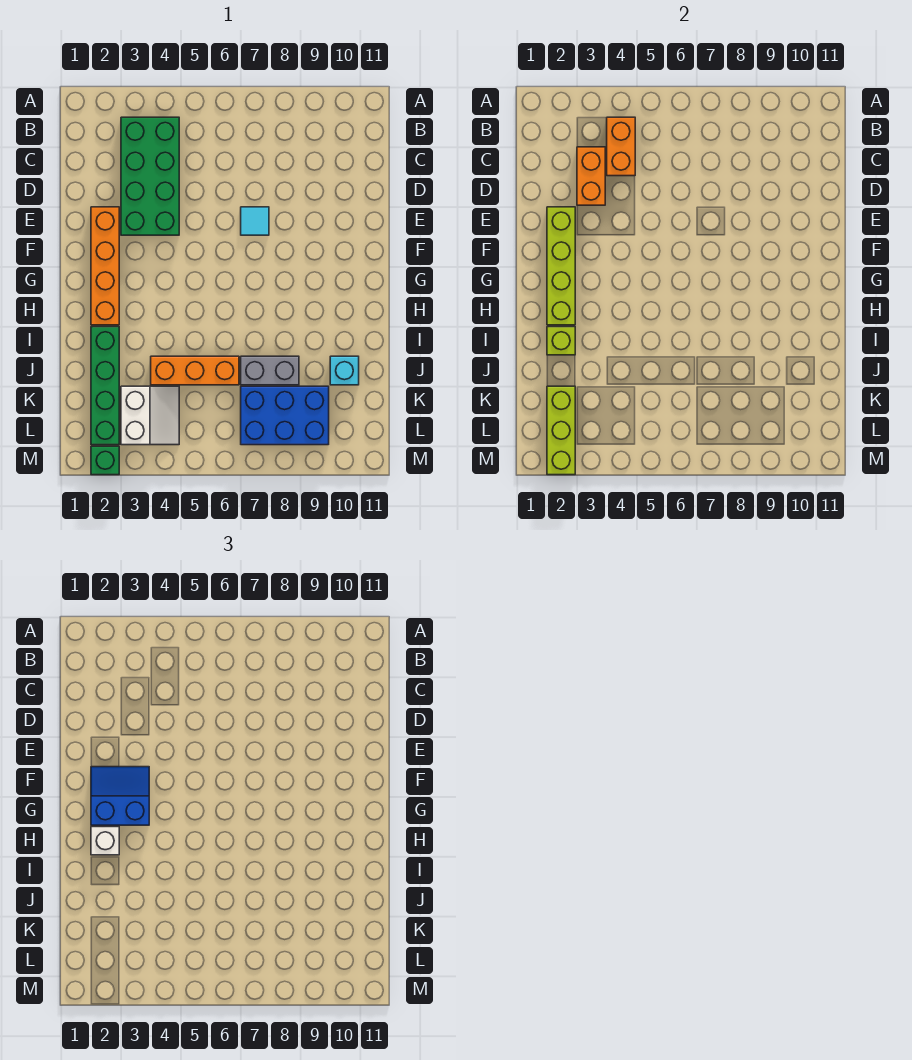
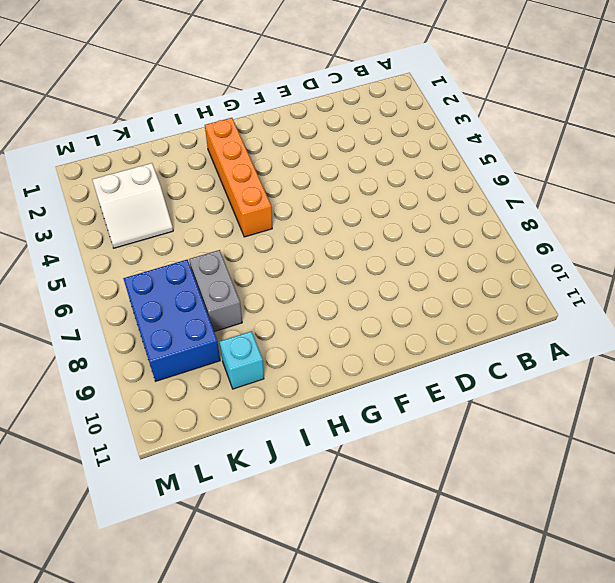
orange brick H2:H5 level 1 -> orange brick E2:H2 level 1
none -> green brick B3:E4 level 1
none -> cyan tile E7 level 1
none -> green brick I2:L2 level 1

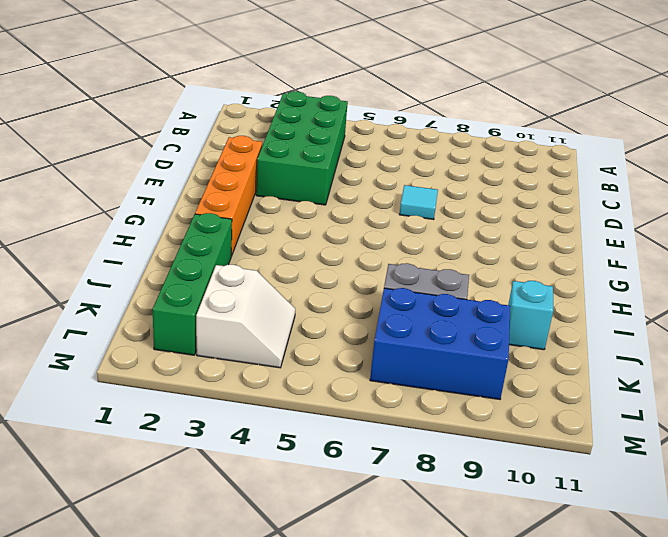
none -> orange brick J4:J6 level 1
none -> green brick M2 level 1
none -> orange brick B4:C4 level 2

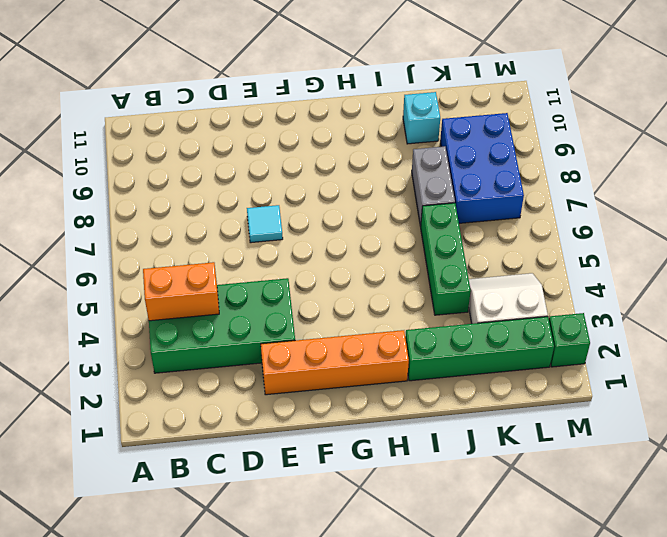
green brick J4:J6 level 1 -> orange brick J4:J6 level 1
none -> orange brick C3:D3 level 2
none -> lime brick E2:H2 level 2
none -> lime brick I2 level 2

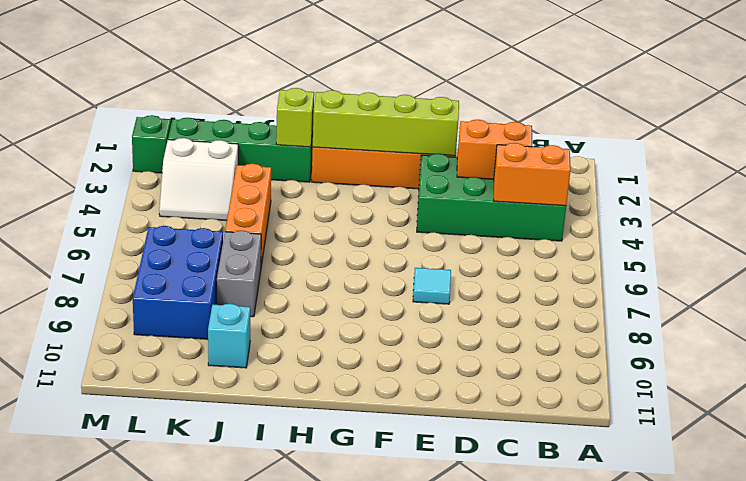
none -> lime brick K2:M2 level 2
none -> blue slope F2:G3 level 3 top G
none -> white brick H2 level 3

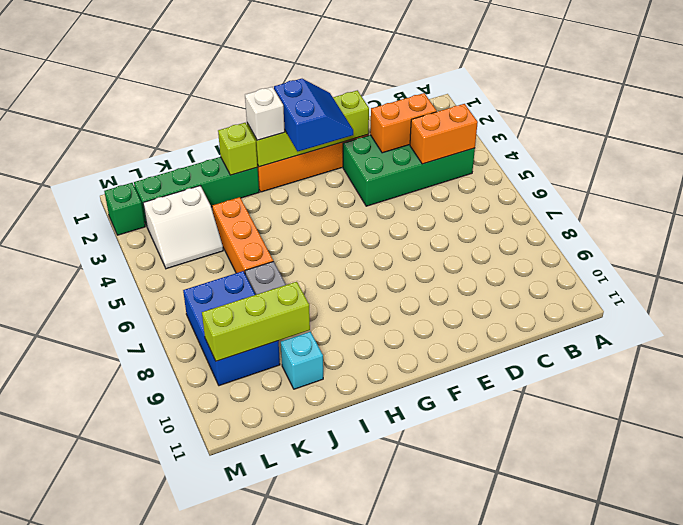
lime brick J9:L9 level 2 -> lime brick K2:M2 level 2
none -> cyan tile E7 level 1

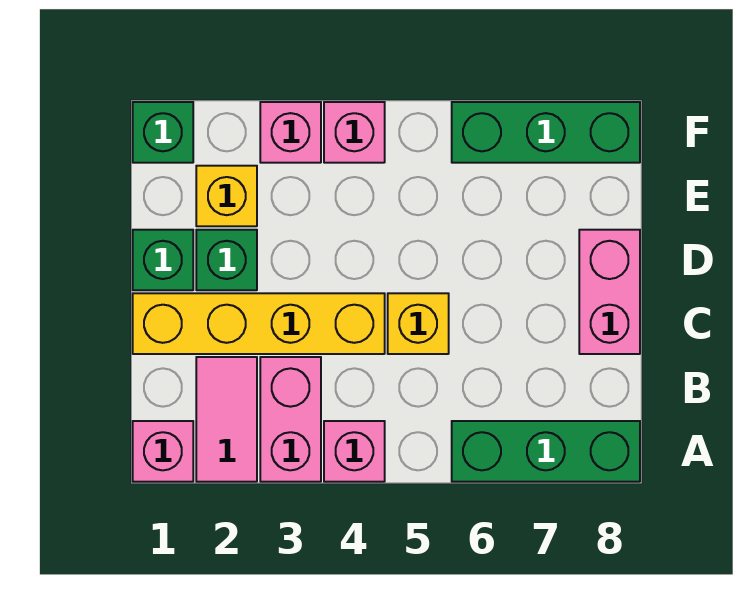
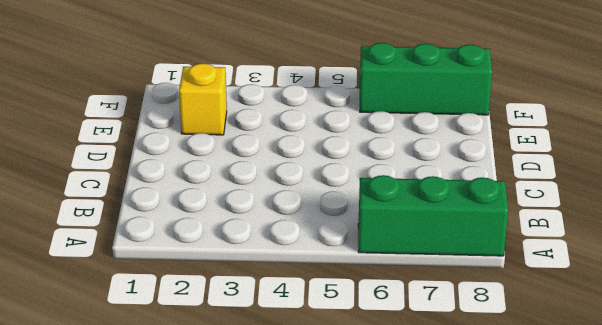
none -> pink brick A1 level 1
none -> pink tile A2:B2 level 1
none -> pink brick A3:B3 level 1

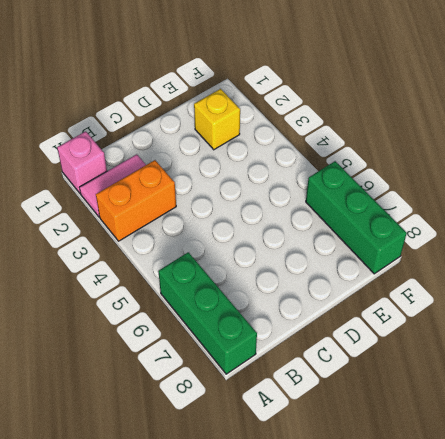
orange brick A3:B3 level 1 -> pink brick A3:B3 level 1
none -> pink brick A4 level 1
none -> yellow brick C1:C4 level 1
none -> yellow brick C5 level 1

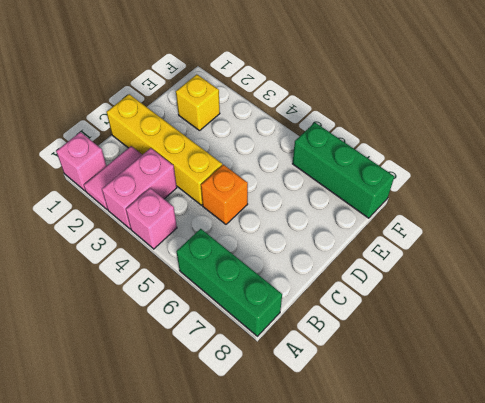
orange brick C5 level 1 -> yellow brick C5 level 1
none -> pink brick C8:D8 level 1
none -> green brick D1 level 1
none -> green brick D2 level 1

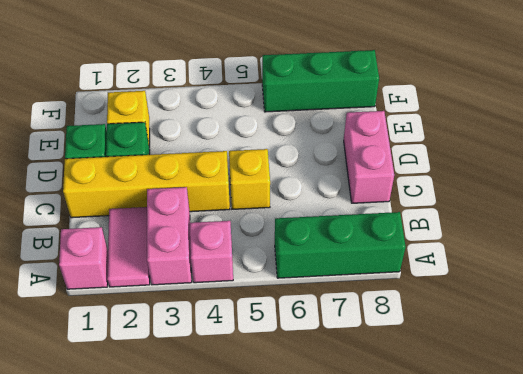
none -> green brick F1 level 1
none -> pink brick F3 level 1
none -> pink brick F4 level 1

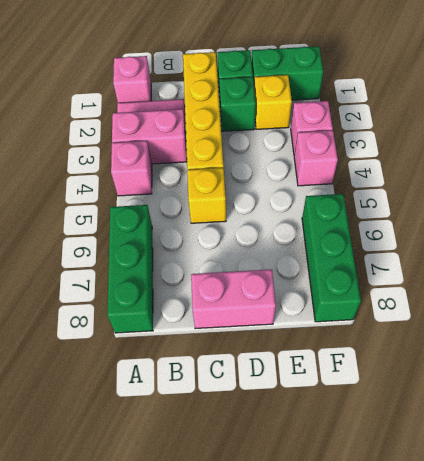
green brick E1:F1 level 1 -> green brick F1 level 1

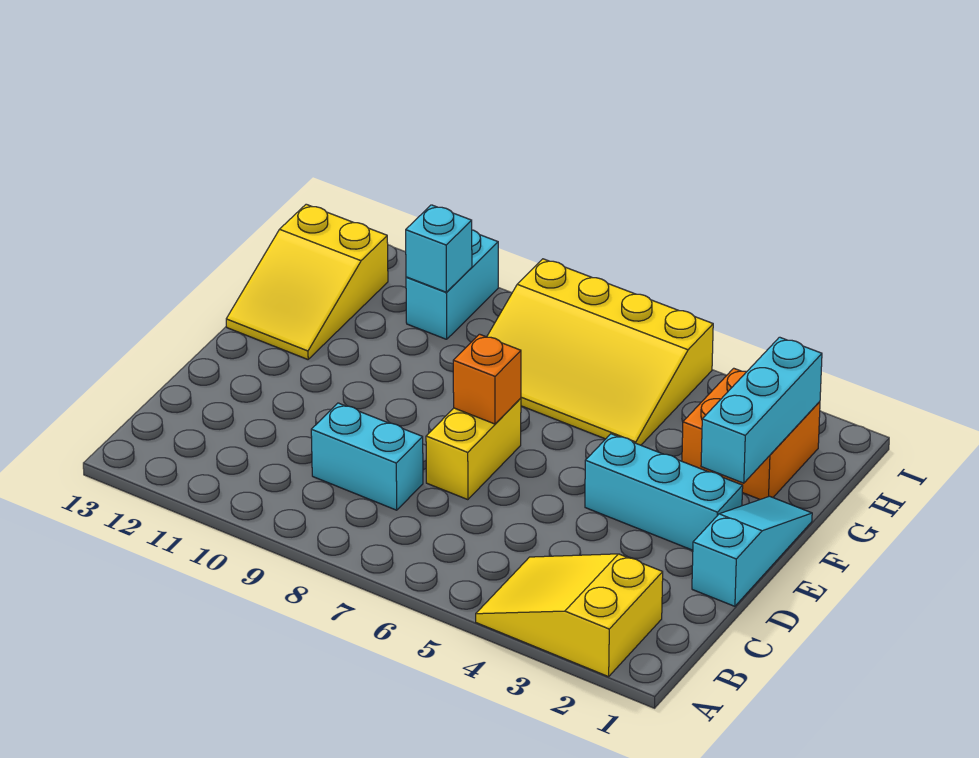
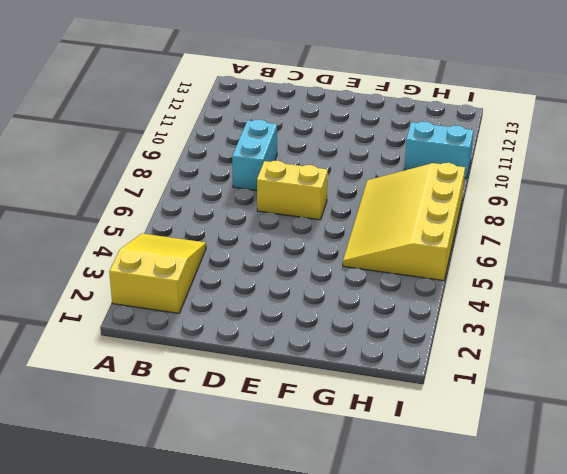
none -> cyan slope D1:F1 level 1 top D
none -> cyan brick E2:E4 level 1
none -> yellow slope F12:H13 level 1 top H

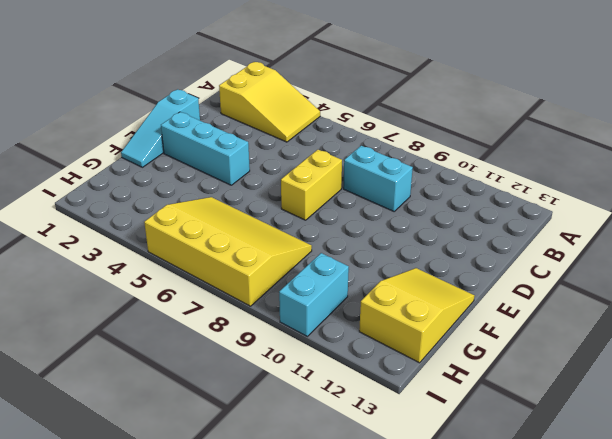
none -> orange brick G2:H3 level 1
none -> orange brick E7 level 2
none -> cyan brick F2:H2 level 2

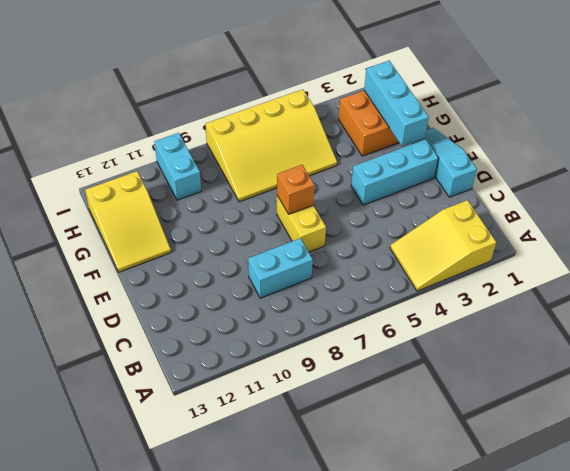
none -> cyan brick H10 level 2

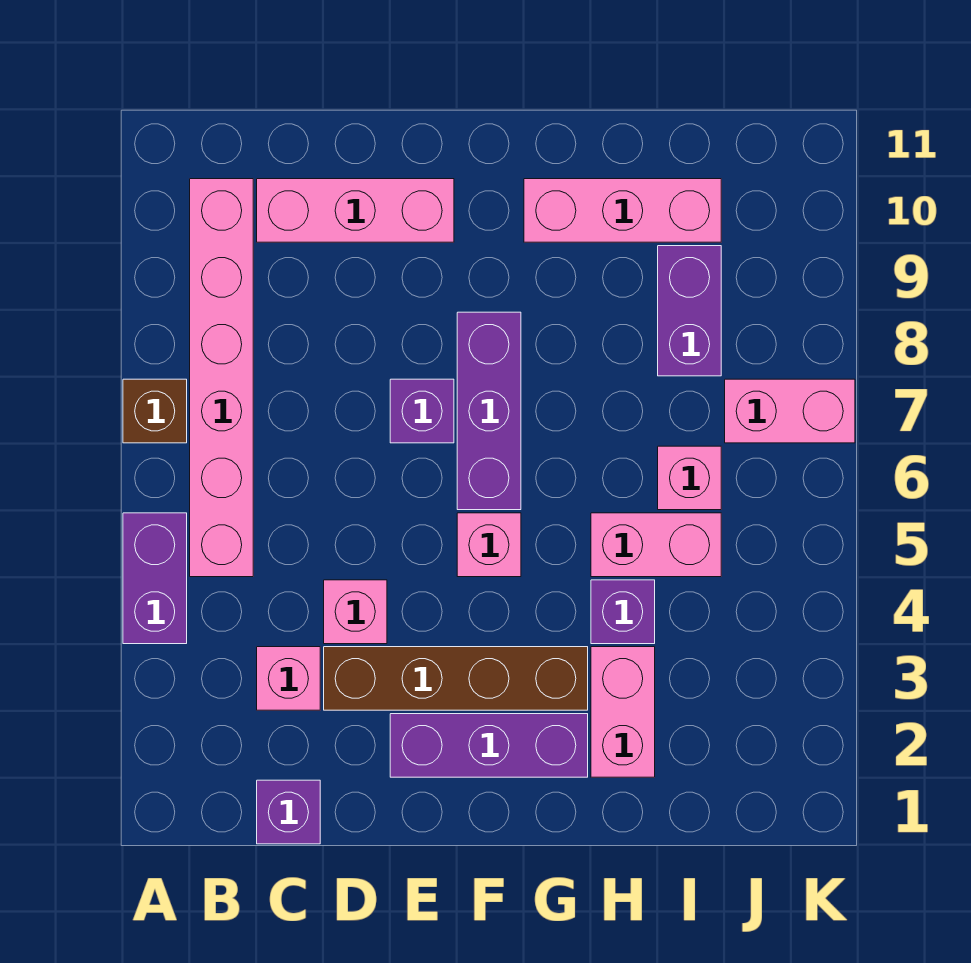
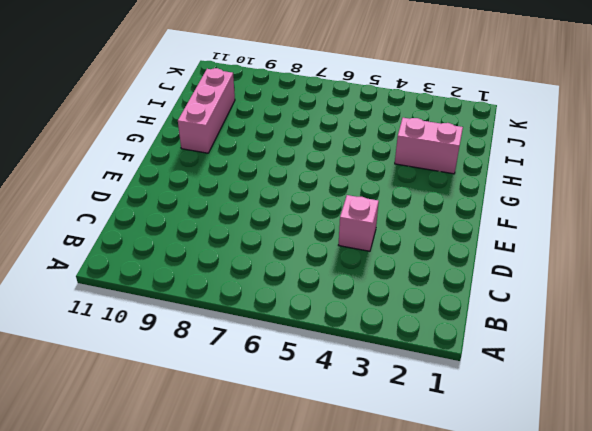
none -> purple brick A4:A5 level 1
none -> brown brick A7 level 1
none -> pink brick B5:B10 level 1

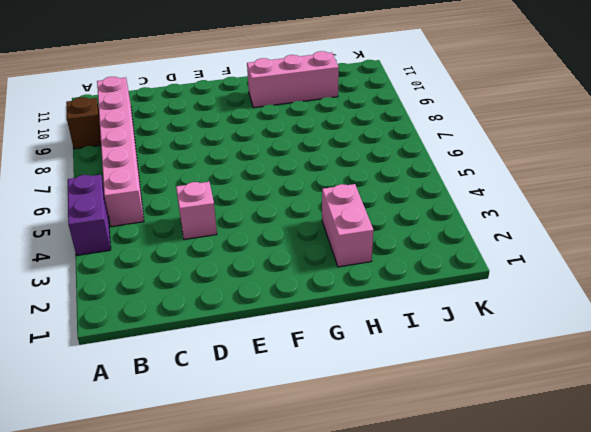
brown brick A9 level 1 -> brown brick A7 level 1
none -> purple brick C1 level 1
none -> pink brick C3 level 1
none -> pink brick C10:E10 level 1

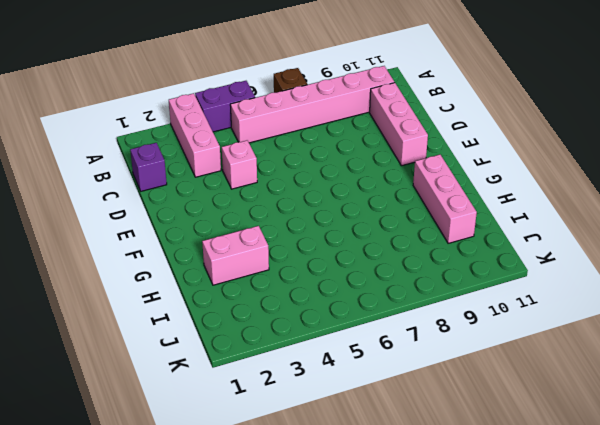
pink brick A3:C3 level 1 -> pink brick C3 level 1
none -> brown brick D3:G3 level 1
none -> purple brick E2:G2 level 1
none -> purple brick E7 level 1

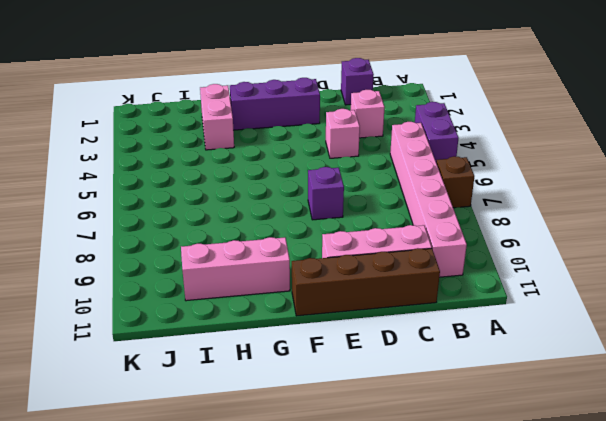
brown brick C11:F11 level 1 -> brown brick D3:G3 level 1
none -> pink brick F5 level 1
none -> purple brick F6:F8 level 1
none -> purple brick H4 level 1

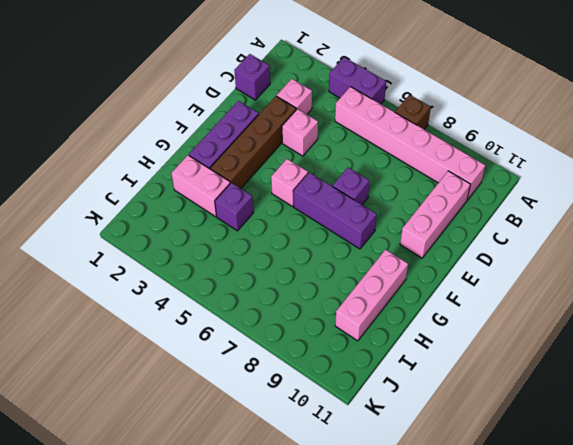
none -> pink brick H5:I5 level 1
none -> pink brick I6 level 1
none -> purple brick I8:I9 level 1

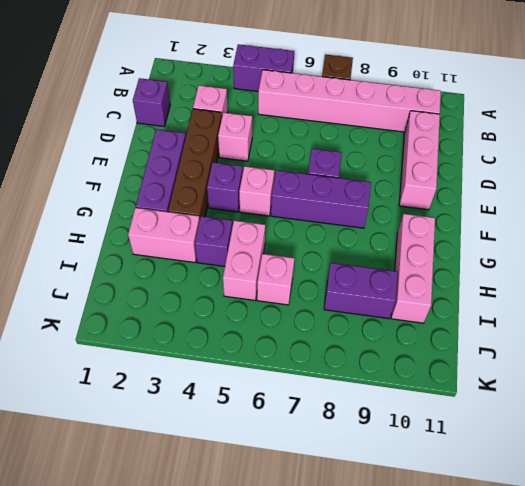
purple brick F4 level 1 -> none
none -> pink brick J7:K7 level 1

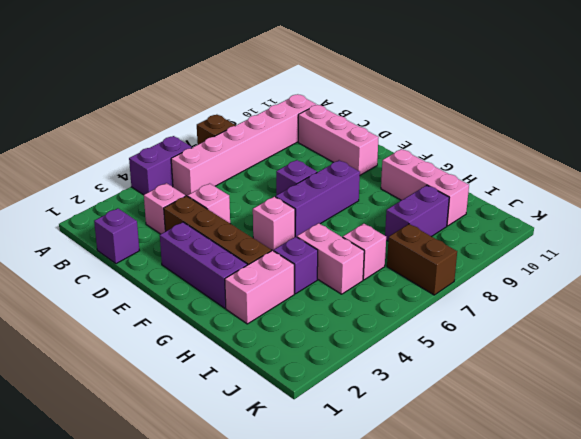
brown brick J7:K7 level 1 -> pink brick J7:K7 level 1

==================================================

ABOUT THIS TASK. Once the line containing "none -> pink brick F5 level 1" is found, transcribe it and the rest of the lines to the end of the listing above exactly, omitting all pictures.

SOLUTION BELOW.
none -> pink brick F5 level 1
none -> purple brick F6:F8 level 1
none -> purple brick H4 level 1

none -> pink brick H5:I5 level 1
none -> pink brick I6 level 1
none -> purple brick I8:I9 level 1

purple brick F4 level 1 -> none
none -> pink brick J7:K7 level 1

brown brick J7:K7 level 1 -> pink brick J7:K7 level 1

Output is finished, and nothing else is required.